- Opening Delimiter -

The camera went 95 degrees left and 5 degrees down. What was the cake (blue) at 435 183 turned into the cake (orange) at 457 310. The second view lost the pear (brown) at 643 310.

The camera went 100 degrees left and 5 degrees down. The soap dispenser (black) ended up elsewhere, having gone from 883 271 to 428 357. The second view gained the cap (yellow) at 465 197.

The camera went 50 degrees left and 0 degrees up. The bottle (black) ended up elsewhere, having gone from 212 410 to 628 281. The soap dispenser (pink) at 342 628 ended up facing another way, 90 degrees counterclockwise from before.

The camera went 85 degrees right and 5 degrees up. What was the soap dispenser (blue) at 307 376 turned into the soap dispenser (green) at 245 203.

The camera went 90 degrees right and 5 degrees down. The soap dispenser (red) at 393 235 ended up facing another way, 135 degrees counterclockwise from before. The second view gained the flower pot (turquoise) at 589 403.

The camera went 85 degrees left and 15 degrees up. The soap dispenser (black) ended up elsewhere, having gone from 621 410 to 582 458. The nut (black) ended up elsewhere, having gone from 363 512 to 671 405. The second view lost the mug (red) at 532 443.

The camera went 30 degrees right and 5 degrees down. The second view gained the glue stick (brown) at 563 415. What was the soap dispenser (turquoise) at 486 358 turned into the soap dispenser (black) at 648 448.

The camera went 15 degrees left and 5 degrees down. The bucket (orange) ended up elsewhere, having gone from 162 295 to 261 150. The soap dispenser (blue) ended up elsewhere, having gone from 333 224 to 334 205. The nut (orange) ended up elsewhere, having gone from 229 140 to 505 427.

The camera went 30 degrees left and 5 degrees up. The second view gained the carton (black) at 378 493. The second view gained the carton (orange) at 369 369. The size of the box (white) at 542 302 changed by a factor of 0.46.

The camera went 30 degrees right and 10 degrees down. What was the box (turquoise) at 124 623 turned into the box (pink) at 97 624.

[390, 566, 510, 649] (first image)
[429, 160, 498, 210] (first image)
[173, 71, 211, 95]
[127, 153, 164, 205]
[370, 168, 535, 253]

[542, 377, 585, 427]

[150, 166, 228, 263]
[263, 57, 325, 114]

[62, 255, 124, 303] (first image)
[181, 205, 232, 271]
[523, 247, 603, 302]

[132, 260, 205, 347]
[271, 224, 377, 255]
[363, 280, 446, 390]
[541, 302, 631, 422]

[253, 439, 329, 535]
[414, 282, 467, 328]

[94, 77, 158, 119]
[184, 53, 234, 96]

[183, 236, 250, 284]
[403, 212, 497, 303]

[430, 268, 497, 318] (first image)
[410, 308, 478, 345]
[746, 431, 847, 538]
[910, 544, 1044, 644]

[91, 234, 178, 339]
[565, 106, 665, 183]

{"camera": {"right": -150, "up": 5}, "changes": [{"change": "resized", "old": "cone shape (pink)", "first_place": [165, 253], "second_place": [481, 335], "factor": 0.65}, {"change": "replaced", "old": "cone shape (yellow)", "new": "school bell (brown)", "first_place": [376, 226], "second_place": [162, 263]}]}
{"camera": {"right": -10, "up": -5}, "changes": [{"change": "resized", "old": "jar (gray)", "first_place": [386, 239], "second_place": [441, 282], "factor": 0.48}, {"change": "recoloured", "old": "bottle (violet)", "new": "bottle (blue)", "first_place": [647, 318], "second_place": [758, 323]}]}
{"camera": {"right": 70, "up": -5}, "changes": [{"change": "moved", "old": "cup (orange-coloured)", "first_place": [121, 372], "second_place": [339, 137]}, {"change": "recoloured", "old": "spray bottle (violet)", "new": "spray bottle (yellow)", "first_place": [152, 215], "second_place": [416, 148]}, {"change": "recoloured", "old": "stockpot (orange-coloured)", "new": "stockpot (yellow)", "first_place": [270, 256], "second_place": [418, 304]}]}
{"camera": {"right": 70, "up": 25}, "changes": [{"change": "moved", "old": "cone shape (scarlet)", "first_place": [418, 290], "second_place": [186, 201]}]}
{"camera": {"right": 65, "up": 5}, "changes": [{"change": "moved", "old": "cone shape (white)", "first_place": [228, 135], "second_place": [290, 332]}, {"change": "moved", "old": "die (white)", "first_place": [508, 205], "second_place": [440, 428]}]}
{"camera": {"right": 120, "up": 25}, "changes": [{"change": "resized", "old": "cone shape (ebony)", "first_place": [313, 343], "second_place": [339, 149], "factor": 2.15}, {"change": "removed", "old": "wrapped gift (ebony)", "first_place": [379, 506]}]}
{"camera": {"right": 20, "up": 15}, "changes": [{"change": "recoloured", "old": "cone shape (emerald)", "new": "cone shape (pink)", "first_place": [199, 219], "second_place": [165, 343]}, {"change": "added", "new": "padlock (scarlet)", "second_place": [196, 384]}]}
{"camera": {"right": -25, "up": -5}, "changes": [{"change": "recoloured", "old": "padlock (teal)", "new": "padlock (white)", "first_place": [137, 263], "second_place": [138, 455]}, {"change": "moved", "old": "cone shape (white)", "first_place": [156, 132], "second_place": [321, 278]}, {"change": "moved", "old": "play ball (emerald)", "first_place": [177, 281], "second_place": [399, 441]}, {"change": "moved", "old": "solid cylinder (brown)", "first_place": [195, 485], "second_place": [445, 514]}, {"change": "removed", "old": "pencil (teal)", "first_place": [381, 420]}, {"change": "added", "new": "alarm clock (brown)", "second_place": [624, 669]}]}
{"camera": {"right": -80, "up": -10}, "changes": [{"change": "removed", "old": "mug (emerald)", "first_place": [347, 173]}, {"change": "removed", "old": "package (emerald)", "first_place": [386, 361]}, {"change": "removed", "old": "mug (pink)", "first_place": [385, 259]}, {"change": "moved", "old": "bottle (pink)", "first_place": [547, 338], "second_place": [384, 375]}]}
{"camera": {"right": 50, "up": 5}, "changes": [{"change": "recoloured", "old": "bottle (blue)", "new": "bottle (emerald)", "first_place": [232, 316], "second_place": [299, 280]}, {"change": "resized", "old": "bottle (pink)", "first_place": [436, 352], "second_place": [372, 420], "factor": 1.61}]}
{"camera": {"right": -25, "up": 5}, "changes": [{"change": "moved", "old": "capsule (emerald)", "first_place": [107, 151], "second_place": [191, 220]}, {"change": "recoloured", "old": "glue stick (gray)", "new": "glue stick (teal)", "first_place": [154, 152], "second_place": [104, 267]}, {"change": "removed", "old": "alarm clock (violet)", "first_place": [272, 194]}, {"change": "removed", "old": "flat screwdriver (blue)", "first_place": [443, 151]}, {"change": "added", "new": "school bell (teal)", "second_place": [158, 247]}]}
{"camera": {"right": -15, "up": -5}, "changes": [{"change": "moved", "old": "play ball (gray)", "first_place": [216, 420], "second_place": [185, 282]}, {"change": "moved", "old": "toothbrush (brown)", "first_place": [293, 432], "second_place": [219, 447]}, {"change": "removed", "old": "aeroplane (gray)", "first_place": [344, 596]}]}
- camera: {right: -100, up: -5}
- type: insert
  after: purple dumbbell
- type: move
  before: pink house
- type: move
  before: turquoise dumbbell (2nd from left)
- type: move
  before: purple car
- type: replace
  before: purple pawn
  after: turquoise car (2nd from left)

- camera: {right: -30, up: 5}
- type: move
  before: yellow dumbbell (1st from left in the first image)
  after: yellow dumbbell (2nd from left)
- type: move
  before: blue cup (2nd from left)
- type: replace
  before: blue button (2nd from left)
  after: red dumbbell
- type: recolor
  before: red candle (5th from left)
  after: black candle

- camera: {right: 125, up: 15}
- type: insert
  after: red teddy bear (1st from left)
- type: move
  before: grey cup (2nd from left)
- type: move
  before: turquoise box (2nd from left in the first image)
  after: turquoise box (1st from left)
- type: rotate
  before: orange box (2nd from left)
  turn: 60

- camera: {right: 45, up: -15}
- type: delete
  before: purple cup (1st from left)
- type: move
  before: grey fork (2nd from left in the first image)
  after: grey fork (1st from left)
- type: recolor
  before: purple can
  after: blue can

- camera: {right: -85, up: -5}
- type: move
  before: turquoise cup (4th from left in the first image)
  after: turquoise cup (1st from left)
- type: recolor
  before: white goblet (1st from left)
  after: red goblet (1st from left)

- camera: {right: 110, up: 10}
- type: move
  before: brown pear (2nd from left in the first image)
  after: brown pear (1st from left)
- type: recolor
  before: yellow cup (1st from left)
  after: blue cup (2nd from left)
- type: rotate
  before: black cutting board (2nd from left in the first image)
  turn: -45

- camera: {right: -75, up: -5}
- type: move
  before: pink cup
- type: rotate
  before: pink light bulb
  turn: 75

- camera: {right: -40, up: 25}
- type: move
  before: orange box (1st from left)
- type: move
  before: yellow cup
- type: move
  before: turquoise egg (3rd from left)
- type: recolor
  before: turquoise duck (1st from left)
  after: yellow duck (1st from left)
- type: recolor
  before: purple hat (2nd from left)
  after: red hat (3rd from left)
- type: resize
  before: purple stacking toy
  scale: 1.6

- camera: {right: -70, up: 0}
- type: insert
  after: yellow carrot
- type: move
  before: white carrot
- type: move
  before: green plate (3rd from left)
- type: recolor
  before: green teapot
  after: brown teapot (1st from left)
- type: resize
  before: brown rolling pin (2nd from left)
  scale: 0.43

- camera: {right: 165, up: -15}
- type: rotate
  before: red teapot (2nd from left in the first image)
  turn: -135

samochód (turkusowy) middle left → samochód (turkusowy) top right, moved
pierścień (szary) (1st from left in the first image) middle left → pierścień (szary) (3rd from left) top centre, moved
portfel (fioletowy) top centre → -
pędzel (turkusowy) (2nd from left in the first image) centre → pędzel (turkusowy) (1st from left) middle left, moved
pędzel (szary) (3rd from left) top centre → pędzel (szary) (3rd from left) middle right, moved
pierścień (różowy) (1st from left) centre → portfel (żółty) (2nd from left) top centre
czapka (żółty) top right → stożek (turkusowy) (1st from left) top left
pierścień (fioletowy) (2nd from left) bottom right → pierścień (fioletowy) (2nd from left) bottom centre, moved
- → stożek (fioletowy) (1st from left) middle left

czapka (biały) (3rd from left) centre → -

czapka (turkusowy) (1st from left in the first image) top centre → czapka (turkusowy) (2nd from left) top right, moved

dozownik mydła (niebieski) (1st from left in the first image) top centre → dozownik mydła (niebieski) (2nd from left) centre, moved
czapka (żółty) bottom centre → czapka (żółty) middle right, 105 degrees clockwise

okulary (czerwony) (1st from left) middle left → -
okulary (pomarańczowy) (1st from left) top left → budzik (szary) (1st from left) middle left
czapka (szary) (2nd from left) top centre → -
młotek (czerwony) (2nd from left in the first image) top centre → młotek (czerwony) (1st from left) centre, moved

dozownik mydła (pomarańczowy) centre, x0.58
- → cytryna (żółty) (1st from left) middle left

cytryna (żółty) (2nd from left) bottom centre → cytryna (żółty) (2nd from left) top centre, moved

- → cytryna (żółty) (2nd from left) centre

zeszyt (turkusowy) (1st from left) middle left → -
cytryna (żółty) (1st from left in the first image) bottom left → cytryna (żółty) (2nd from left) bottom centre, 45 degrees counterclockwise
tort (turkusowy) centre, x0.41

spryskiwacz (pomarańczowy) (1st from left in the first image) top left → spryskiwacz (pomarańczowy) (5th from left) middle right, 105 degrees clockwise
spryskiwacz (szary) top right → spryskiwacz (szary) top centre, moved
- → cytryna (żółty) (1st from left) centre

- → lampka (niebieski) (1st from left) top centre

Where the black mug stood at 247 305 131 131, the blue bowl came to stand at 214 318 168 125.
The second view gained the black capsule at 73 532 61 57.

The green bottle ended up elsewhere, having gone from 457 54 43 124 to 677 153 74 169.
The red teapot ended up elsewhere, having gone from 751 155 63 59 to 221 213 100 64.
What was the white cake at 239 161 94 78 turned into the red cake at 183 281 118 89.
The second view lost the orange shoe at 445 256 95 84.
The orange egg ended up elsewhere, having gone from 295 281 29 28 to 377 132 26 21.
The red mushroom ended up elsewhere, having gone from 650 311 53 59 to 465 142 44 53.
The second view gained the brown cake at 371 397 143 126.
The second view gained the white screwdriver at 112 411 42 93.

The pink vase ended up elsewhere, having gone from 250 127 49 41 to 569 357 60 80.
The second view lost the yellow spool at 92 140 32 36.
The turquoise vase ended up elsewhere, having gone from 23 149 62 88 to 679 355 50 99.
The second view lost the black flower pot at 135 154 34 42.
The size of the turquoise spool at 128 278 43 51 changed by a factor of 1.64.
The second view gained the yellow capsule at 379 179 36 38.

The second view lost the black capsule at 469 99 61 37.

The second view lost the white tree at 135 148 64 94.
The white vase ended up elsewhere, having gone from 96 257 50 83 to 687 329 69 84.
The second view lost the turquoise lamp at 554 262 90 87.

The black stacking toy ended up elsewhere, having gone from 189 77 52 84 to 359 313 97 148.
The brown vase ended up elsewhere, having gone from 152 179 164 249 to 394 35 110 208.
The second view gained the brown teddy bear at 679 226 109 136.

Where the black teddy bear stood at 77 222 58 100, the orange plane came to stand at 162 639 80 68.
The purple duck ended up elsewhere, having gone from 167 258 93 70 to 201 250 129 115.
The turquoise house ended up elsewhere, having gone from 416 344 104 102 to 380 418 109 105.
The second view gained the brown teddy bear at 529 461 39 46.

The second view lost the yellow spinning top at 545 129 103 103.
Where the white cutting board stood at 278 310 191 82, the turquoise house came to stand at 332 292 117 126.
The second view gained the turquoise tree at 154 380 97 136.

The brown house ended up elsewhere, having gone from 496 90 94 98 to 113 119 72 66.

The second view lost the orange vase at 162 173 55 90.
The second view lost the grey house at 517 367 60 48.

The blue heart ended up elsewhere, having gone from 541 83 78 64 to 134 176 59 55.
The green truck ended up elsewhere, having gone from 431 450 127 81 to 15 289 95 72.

- Closing Delimiter -

> _WHAT IS BEING ASKED_
A copy of each line in the data above that holds the string "pędzel" is needed.

> _SOLUTION TO THE PROBLEM_
pędzel (turkusowy) (2nd from left in the first image) centre → pędzel (turkusowy) (1st from left) middle left, moved
pędzel (szary) (3rd from left) top centre → pędzel (szary) (3rd from left) middle right, moved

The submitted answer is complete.